- TASK TO CARRY OUT:
After locating the line with "P1 pin 1: 5V -> GND" in the entries below, output it and each following line up to and including the line with "C4: 3.3uF (plus", exactly and without pictures.

- PROVIDED RECORDS:
——

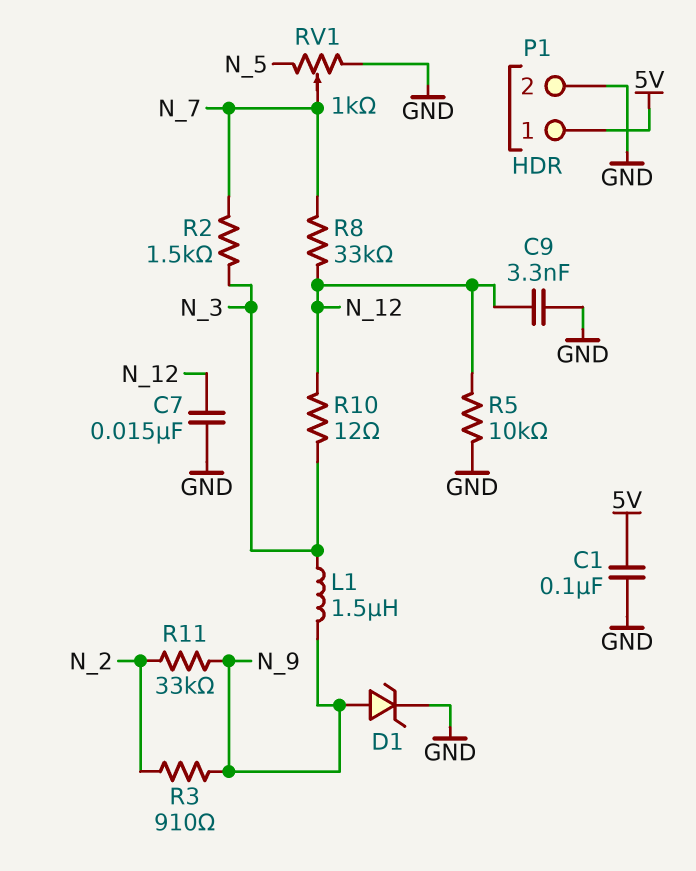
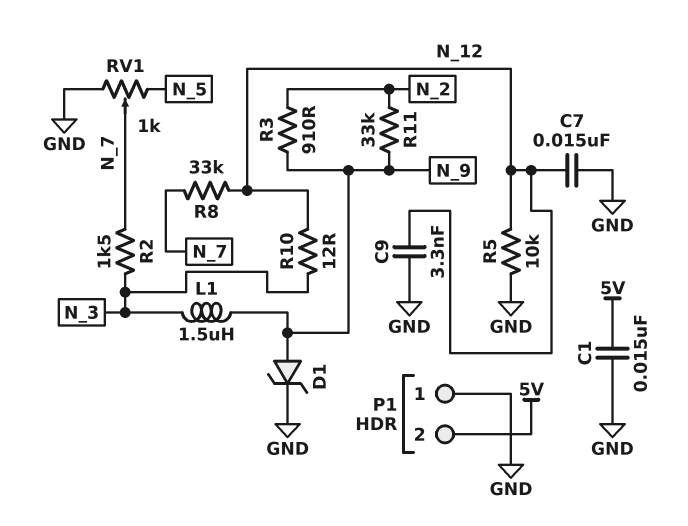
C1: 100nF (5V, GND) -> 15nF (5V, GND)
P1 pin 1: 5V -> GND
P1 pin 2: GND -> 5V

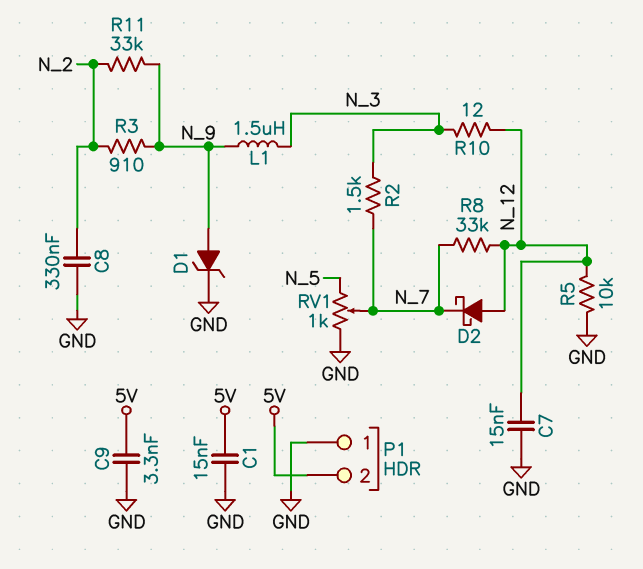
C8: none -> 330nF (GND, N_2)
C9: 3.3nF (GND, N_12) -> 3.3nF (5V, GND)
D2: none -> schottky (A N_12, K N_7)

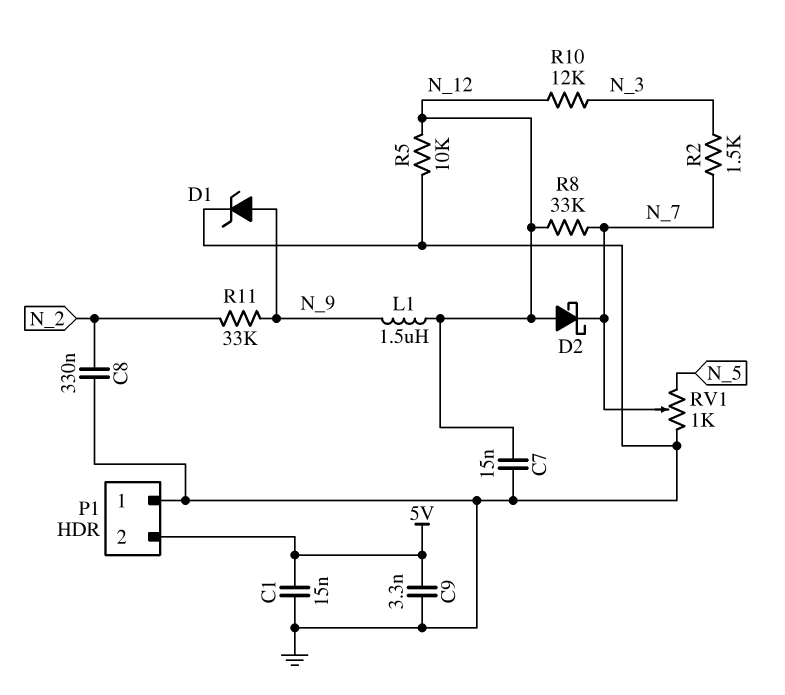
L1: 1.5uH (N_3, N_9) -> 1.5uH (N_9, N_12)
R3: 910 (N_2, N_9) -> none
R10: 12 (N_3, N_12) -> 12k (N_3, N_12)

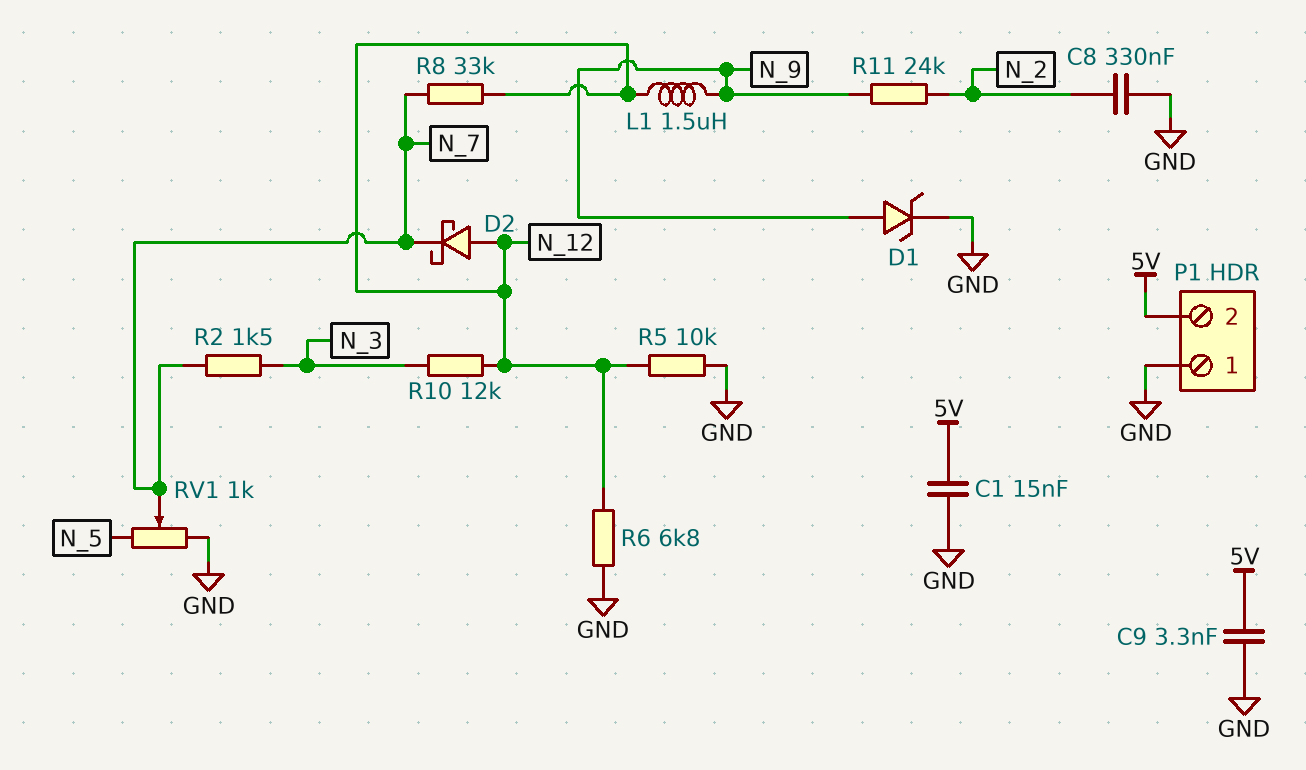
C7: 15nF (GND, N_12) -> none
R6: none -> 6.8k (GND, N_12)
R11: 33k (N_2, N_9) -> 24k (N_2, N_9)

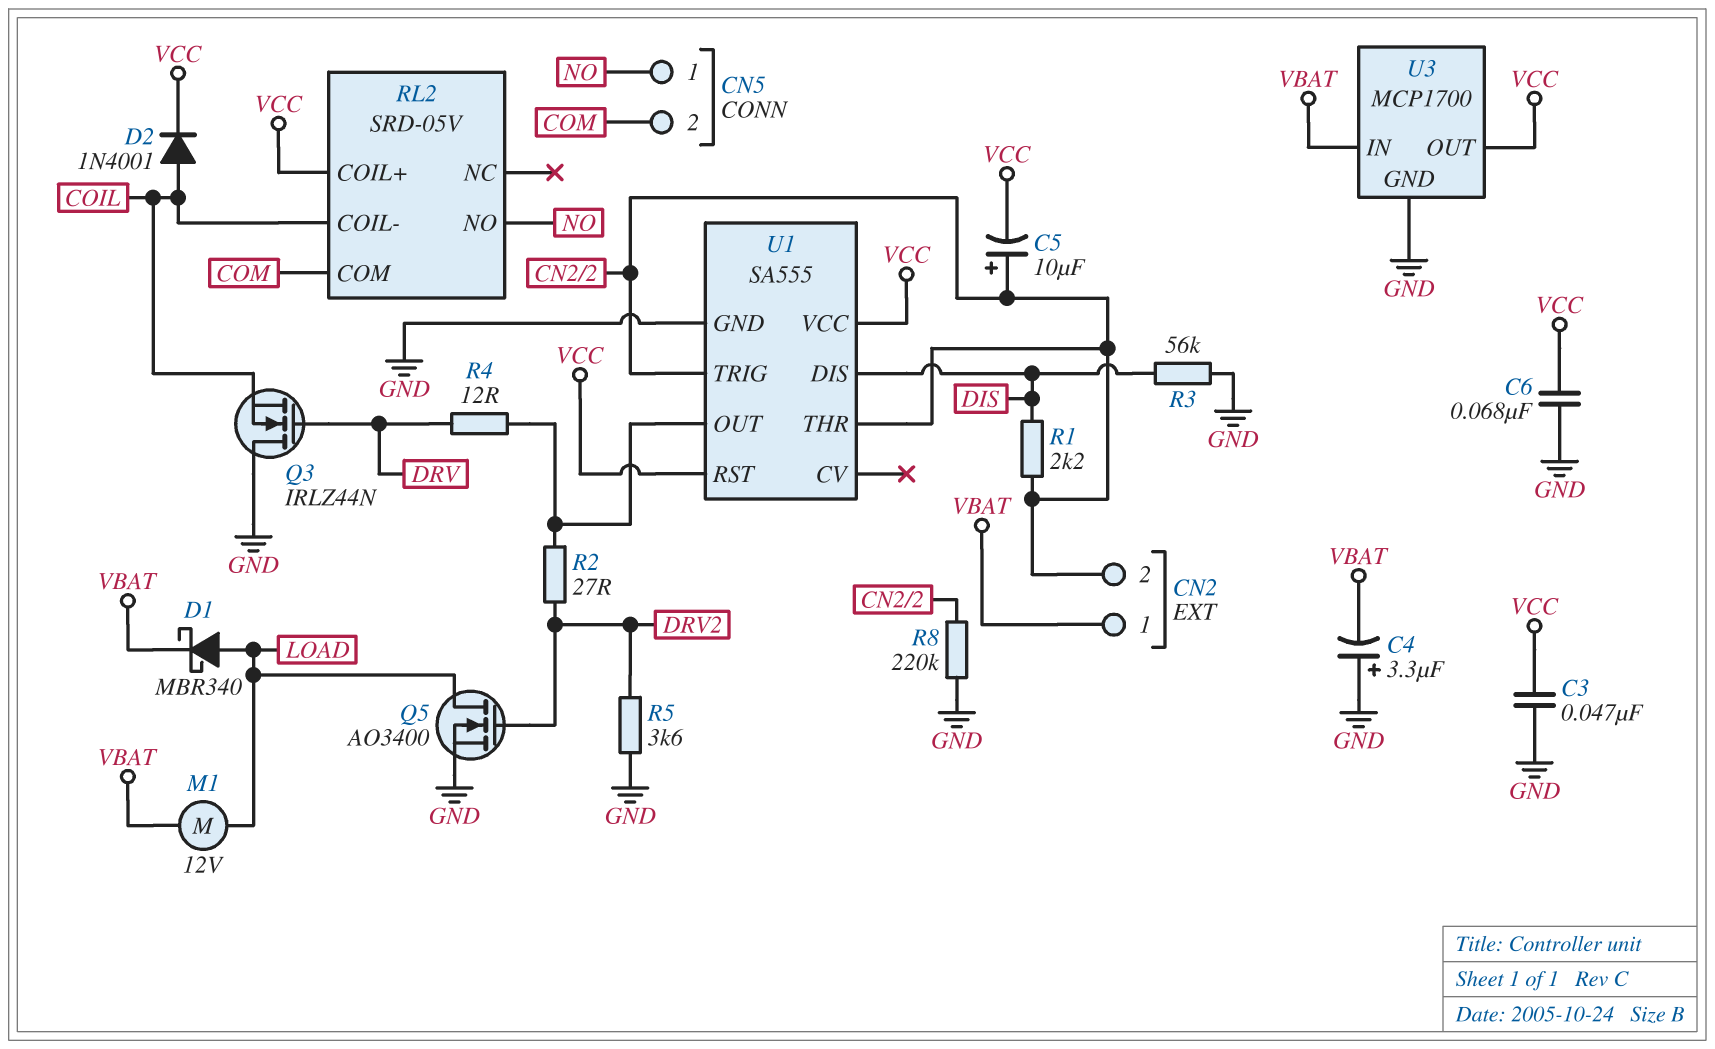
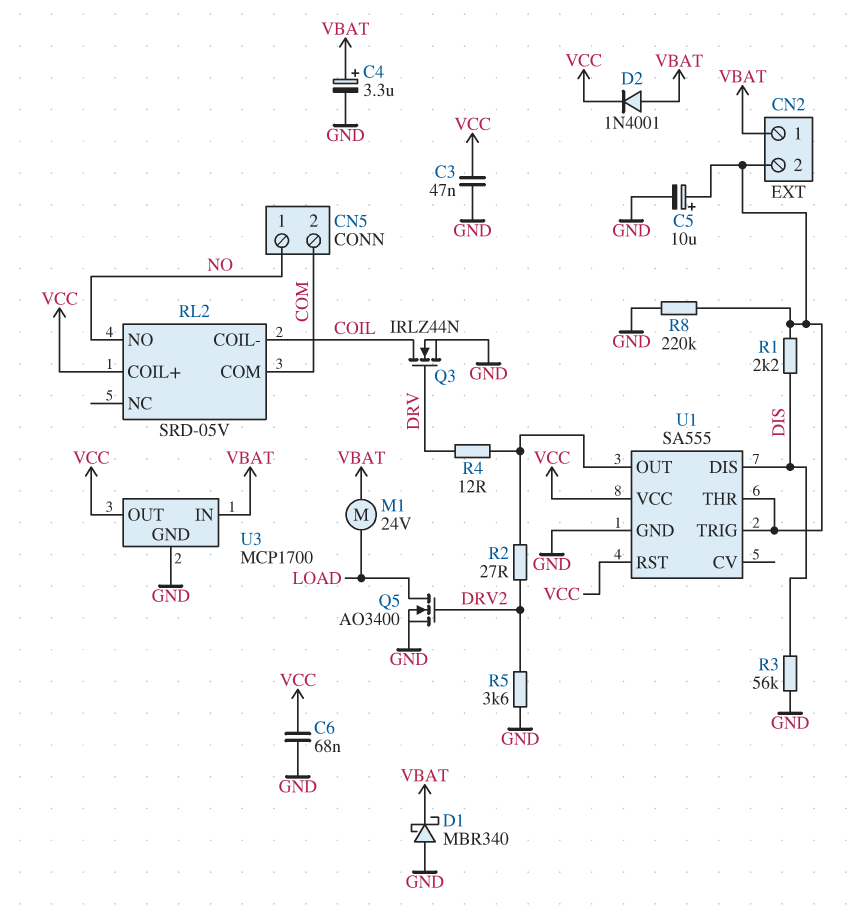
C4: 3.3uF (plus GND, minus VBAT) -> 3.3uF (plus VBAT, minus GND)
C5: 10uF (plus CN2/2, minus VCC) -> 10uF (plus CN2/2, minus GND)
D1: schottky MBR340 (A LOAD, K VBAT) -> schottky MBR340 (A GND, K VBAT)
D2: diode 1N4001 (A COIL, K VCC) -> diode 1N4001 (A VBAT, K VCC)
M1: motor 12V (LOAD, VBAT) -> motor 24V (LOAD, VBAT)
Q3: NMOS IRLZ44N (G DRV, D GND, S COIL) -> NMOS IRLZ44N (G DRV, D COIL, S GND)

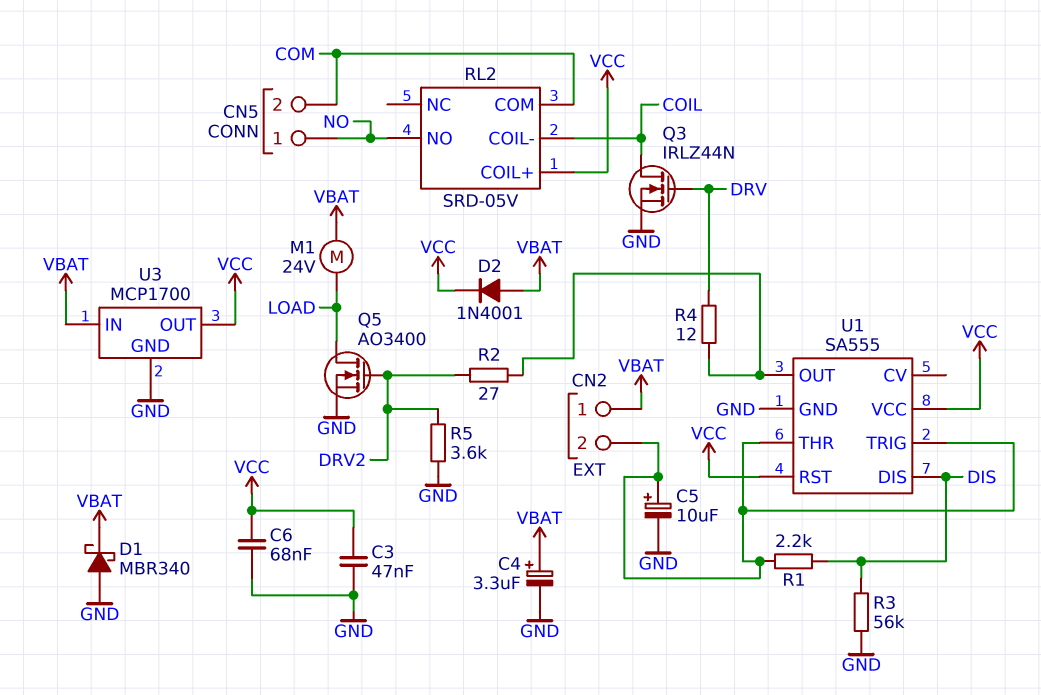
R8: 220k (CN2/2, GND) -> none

——

- WRITTEN ANSWER:
P1 pin 1: 5V -> GND
P1 pin 2: GND -> 5V

C8: none -> 330nF (GND, N_2)
C9: 3.3nF (GND, N_12) -> 3.3nF (5V, GND)
D2: none -> schottky (A N_12, K N_7)

L1: 1.5uH (N_3, N_9) -> 1.5uH (N_9, N_12)
R3: 910 (N_2, N_9) -> none
R10: 12 (N_3, N_12) -> 12k (N_3, N_12)

C7: 15nF (GND, N_12) -> none
R6: none -> 6.8k (GND, N_12)
R11: 33k (N_2, N_9) -> 24k (N_2, N_9)

C4: 3.3uF (plus GND, minus VBAT) -> 3.3uF (plus VBAT, minus GND)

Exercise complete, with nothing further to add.